Work to complete
Every record must be given again word for word; no picture belongs in the copy.

========

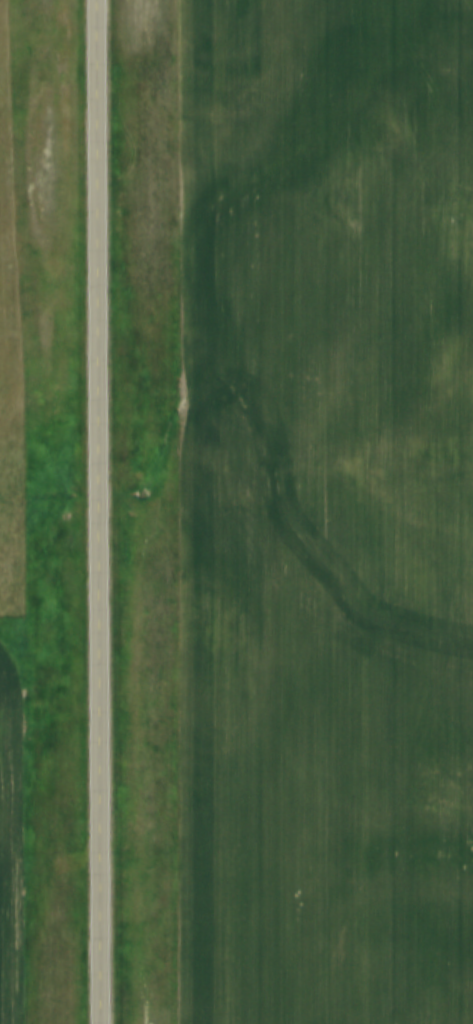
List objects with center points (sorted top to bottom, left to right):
road: (101, 511)

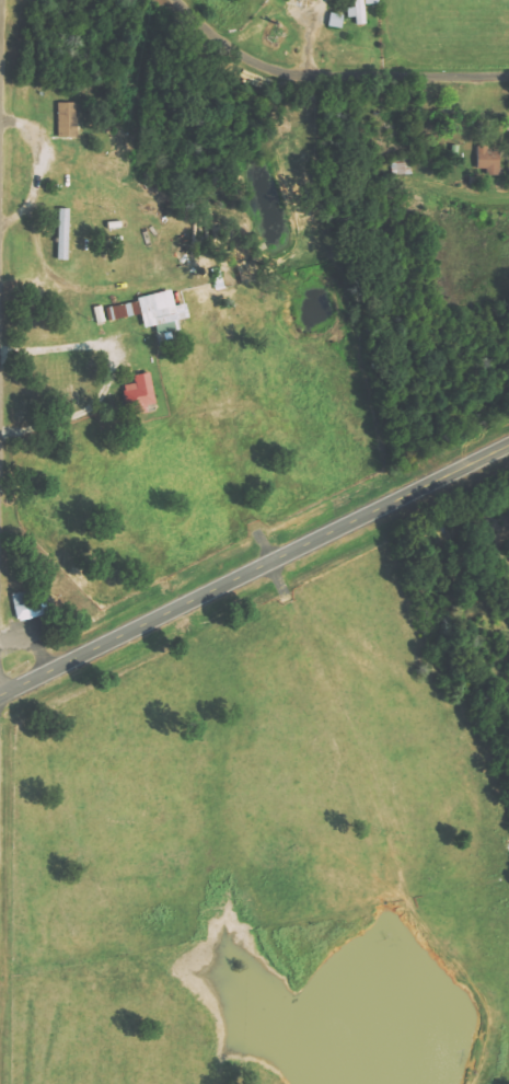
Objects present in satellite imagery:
building: (361, 10)
building: (336, 21)
road: (333, 75)
building: (67, 120)
building: (488, 161)
building: (64, 234)
building: (150, 314)
building: (142, 393)
road: (254, 571)
building: (27, 606)

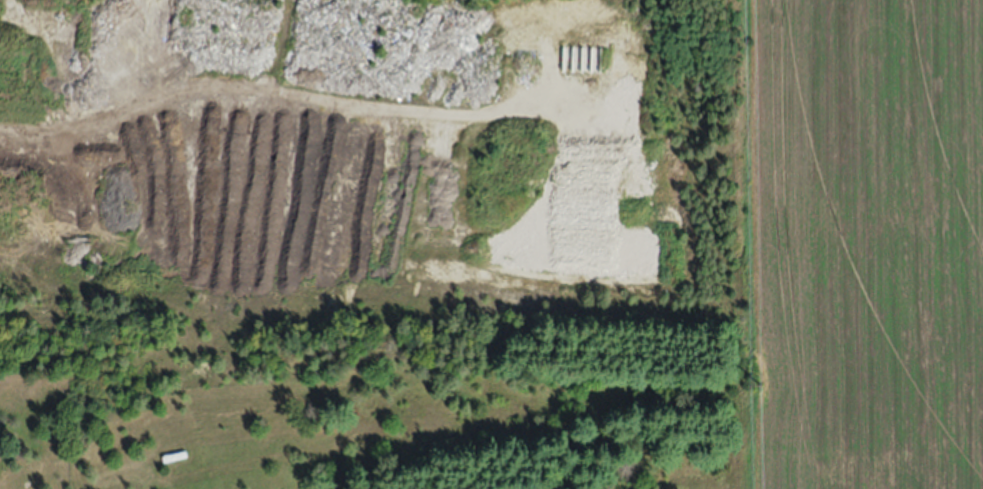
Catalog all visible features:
quarry: (365, 165)

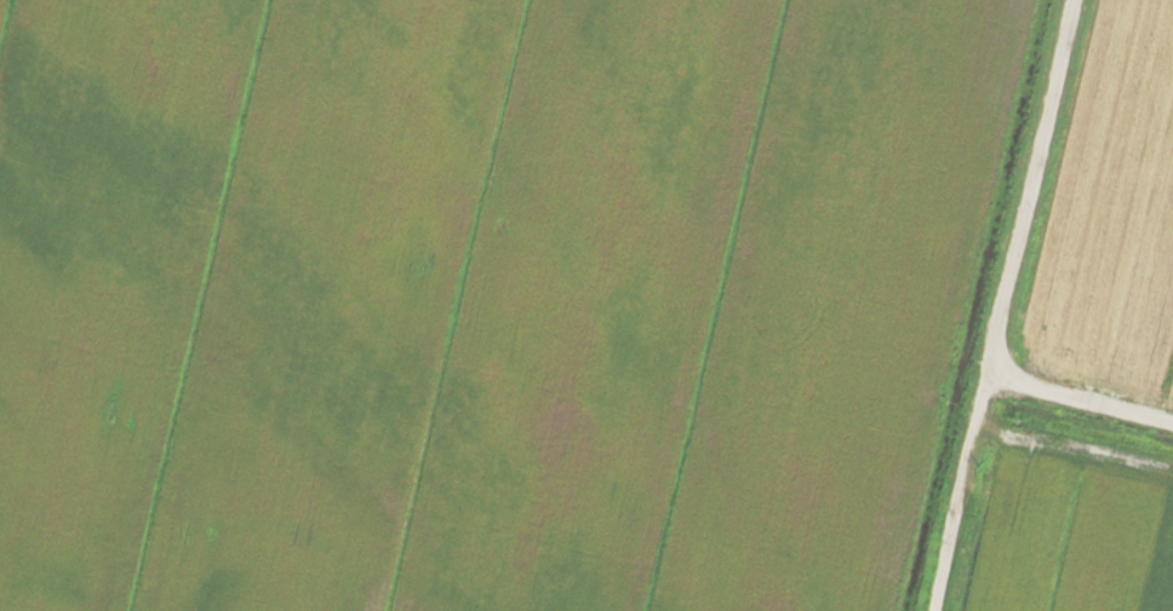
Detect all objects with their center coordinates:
road: (1003, 305)
road: (1080, 395)

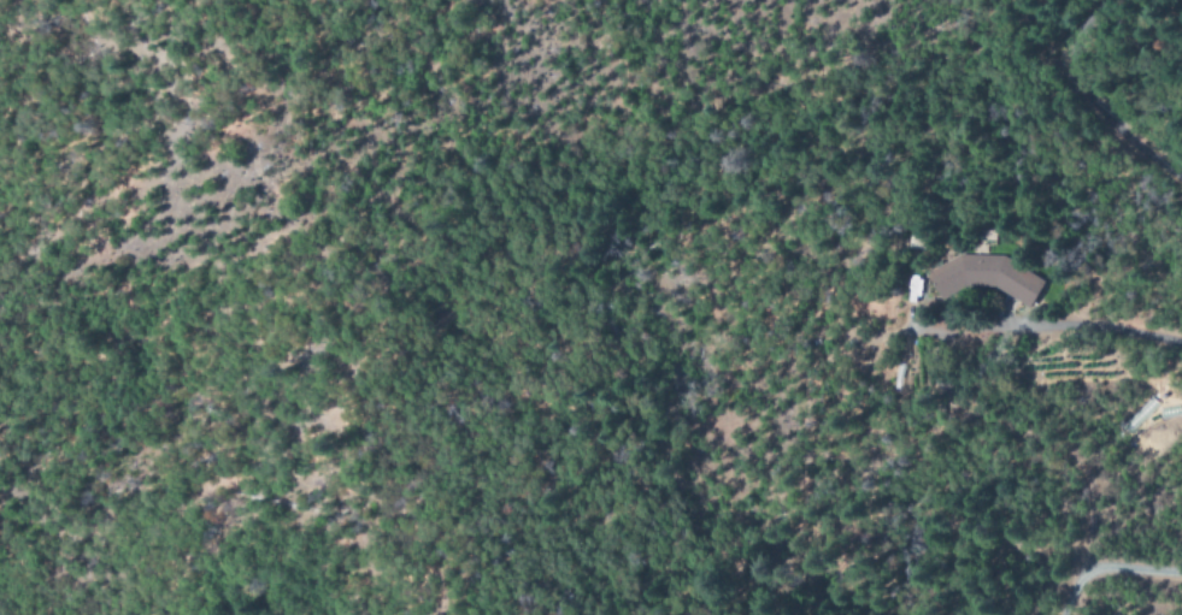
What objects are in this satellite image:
road: (1094, 102)
building: (988, 277)

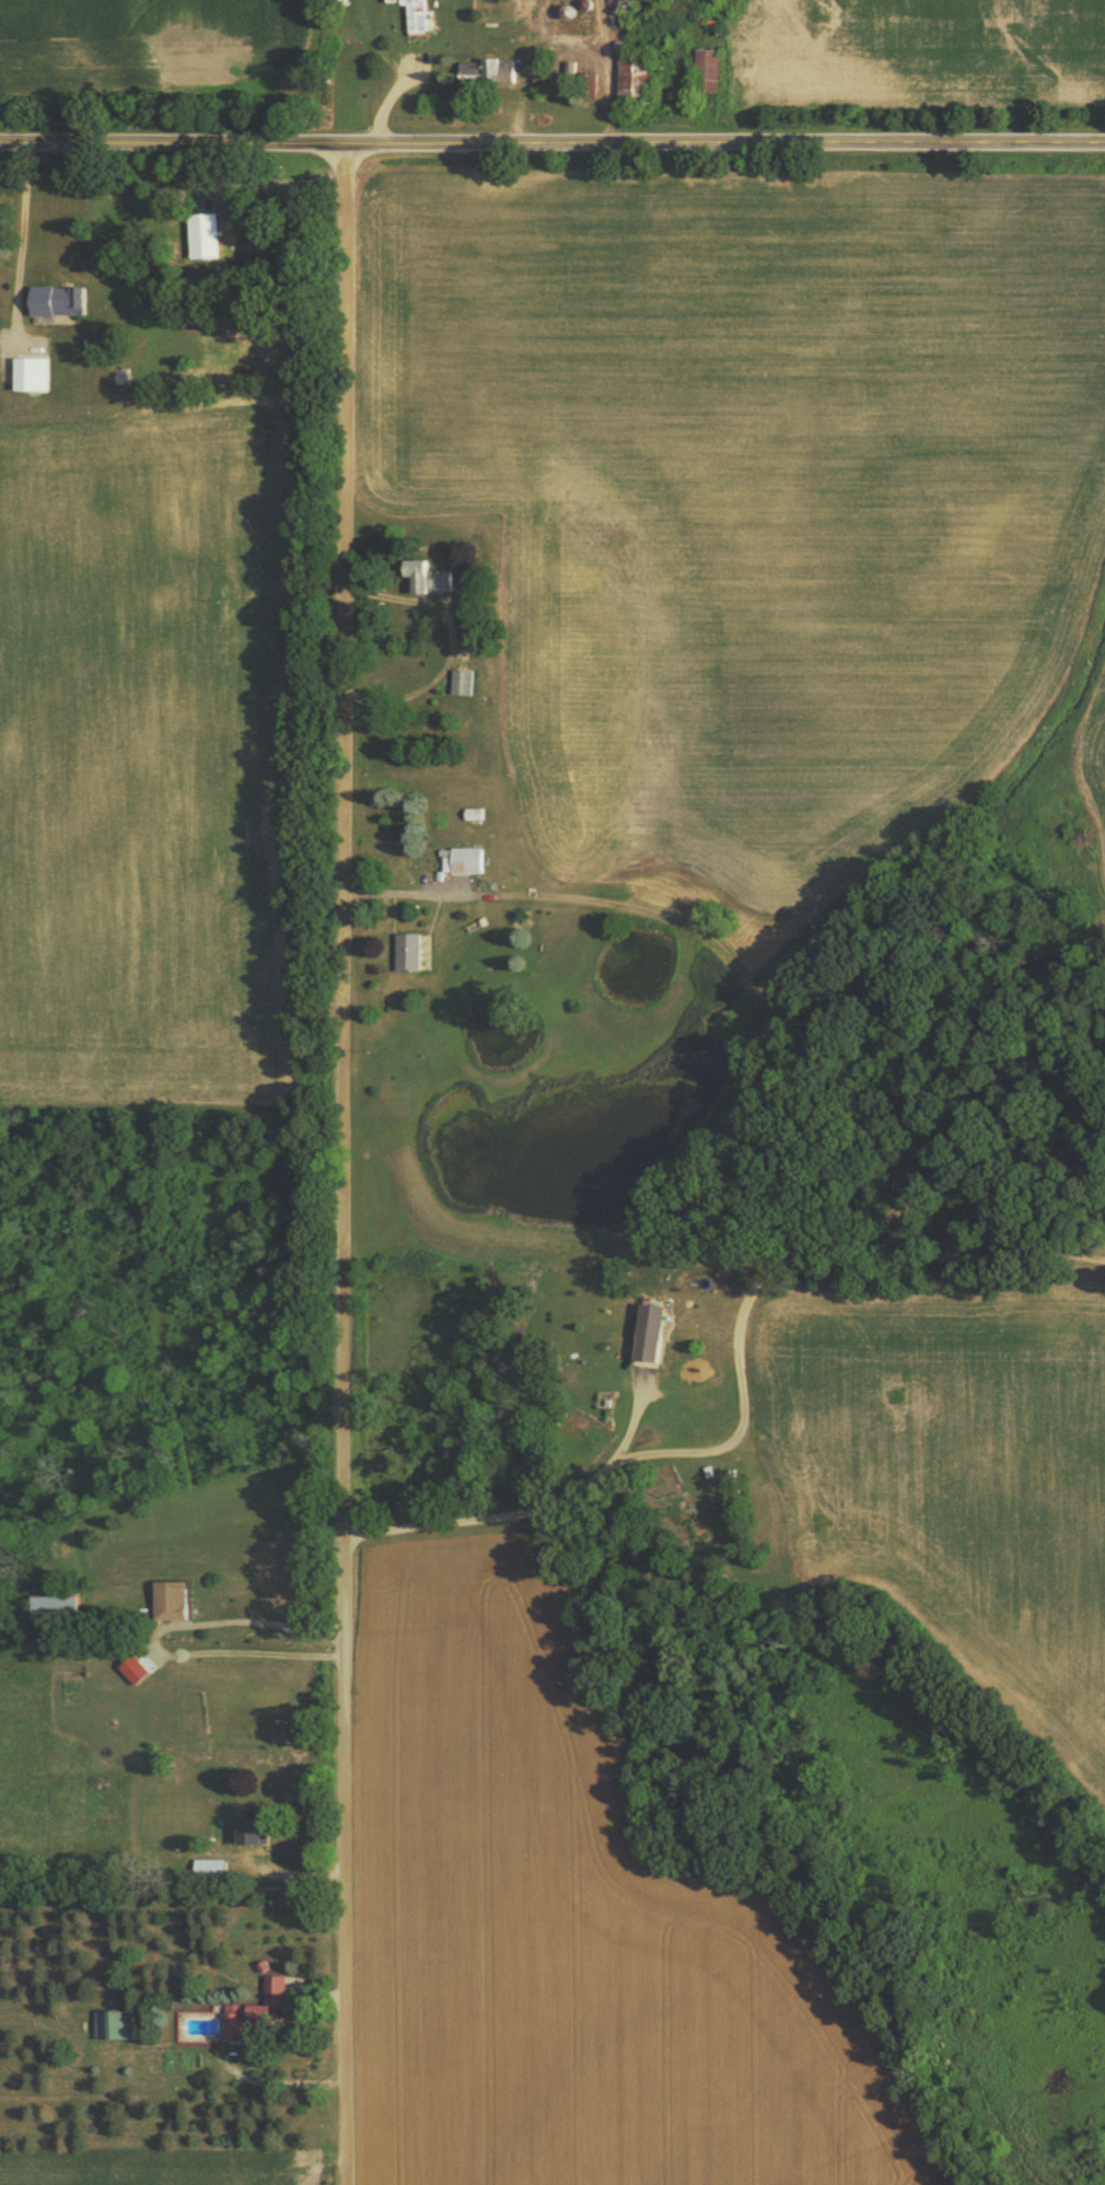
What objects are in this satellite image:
building: (418, 14)
building: (707, 68)
building: (493, 69)
road: (552, 146)
building: (203, 234)
building: (57, 299)
building: (32, 372)
building: (428, 576)
building: (461, 681)
building: (463, 859)
building: (408, 950)
road: (353, 1165)
building: (649, 1329)
building: (170, 1598)
building: (54, 1602)
building: (136, 1666)
building: (247, 1830)
building: (208, 1868)
building: (258, 2007)
building: (114, 2023)

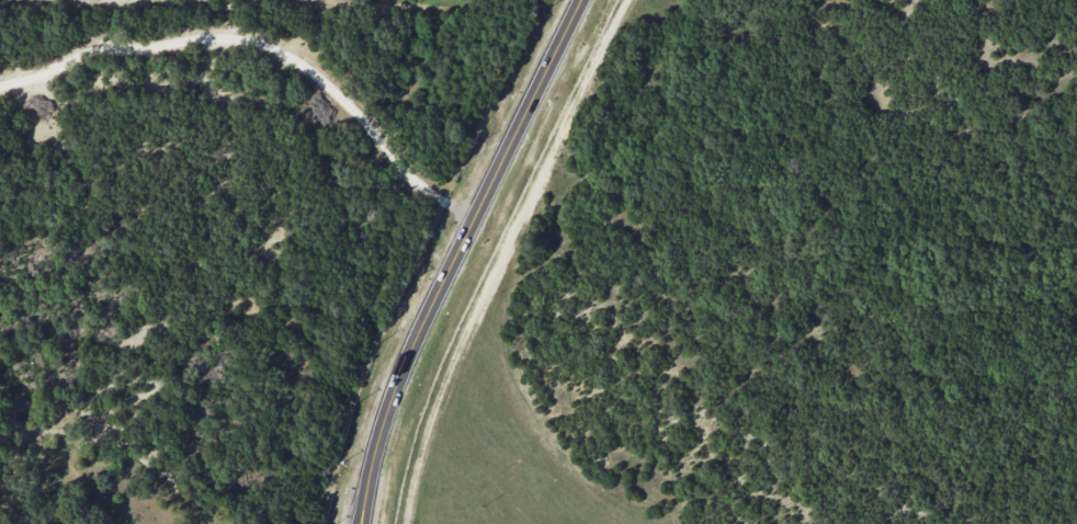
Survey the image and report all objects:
road: (265, 44)
road: (454, 256)

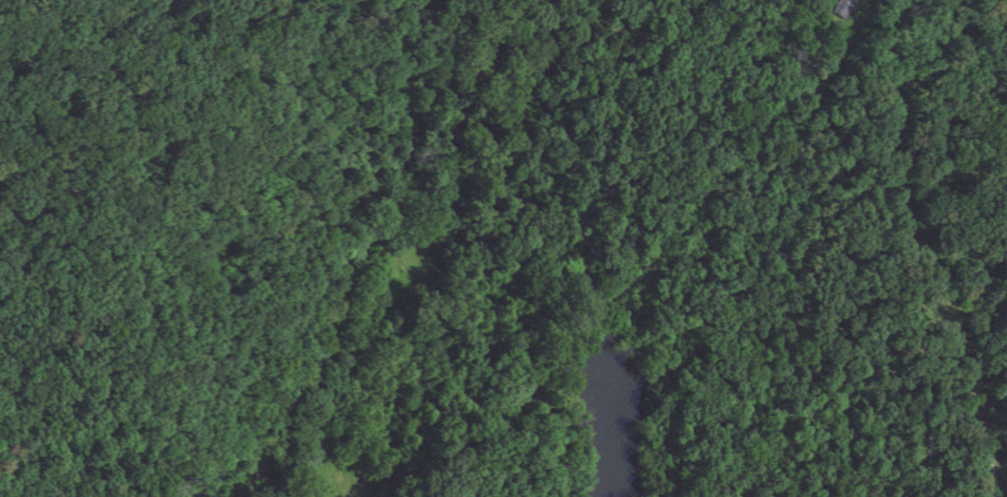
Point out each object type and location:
building: (843, 9)
road: (924, 248)

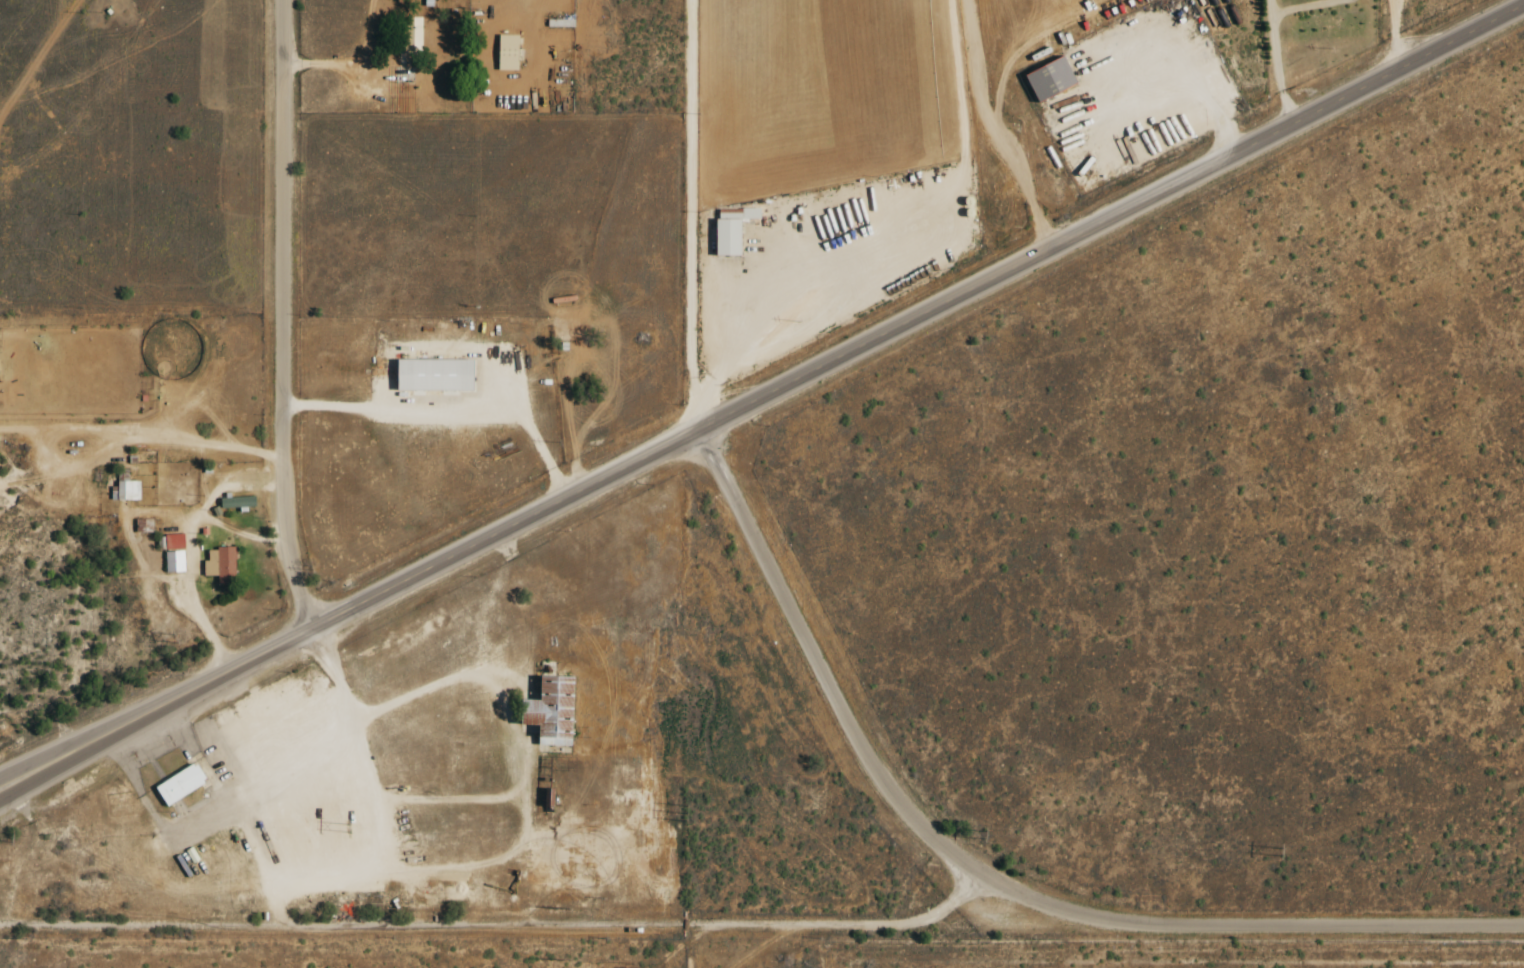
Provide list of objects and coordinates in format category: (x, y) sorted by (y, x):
building: (560, 23)
building: (411, 38)
building: (507, 53)
building: (1049, 79)
road: (694, 214)
building: (730, 214)
building: (727, 237)
road: (286, 315)
road: (839, 356)
building: (432, 374)
building: (126, 491)
building: (236, 502)
building: (143, 525)
building: (173, 542)
building: (174, 561)
building: (220, 565)
power tower: (177, 638)
road: (821, 668)
road: (76, 741)
road: (79, 757)
building: (179, 784)
power tower: (684, 812)
power tower: (348, 828)
power tower: (983, 834)
power tower: (11, 837)
power tower: (1281, 851)
road: (774, 924)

========

Exercise solution
List objects with center points (sorted top to bottom, left to right):
road: (101, 511)

Objects present in satellite imagery:
building: (361, 10)
building: (336, 21)
road: (333, 75)
building: (67, 120)
building: (488, 161)
building: (64, 234)
building: (150, 314)
building: (142, 393)
road: (254, 571)
building: (27, 606)

Catalog all visible features:
quarry: (365, 165)

Detect all objects with their center coordinates:
road: (1003, 305)
road: (1080, 395)

What objects are in this satellite image:
road: (1094, 102)
building: (988, 277)

What objects are in this satellite image:
building: (418, 14)
building: (707, 68)
building: (493, 69)
road: (552, 146)
building: (203, 234)
building: (57, 299)
building: (32, 372)
building: (428, 576)
building: (461, 681)
building: (463, 859)
building: (408, 950)
road: (353, 1165)
building: (649, 1329)
building: (170, 1598)
building: (54, 1602)
building: (136, 1666)
building: (247, 1830)
building: (208, 1868)
building: (258, 2007)
building: (114, 2023)

Survey the image and report all objects:
road: (265, 44)
road: (454, 256)

Point out each object type and location:
building: (843, 9)
road: (924, 248)

Provide list of objects and coordinates in format category: (x, y) sorted by (y, x):
building: (560, 23)
building: (411, 38)
building: (507, 53)
building: (1049, 79)
road: (694, 214)
building: (730, 214)
building: (727, 237)
road: (286, 315)
road: (839, 356)
building: (432, 374)
building: (126, 491)
building: (236, 502)
building: (143, 525)
building: (173, 542)
building: (174, 561)
building: (220, 565)
power tower: (177, 638)
road: (821, 668)
road: (76, 741)
road: (79, 757)
building: (179, 784)
power tower: (684, 812)
power tower: (348, 828)
power tower: (983, 834)
power tower: (11, 837)
power tower: (1281, 851)
road: (774, 924)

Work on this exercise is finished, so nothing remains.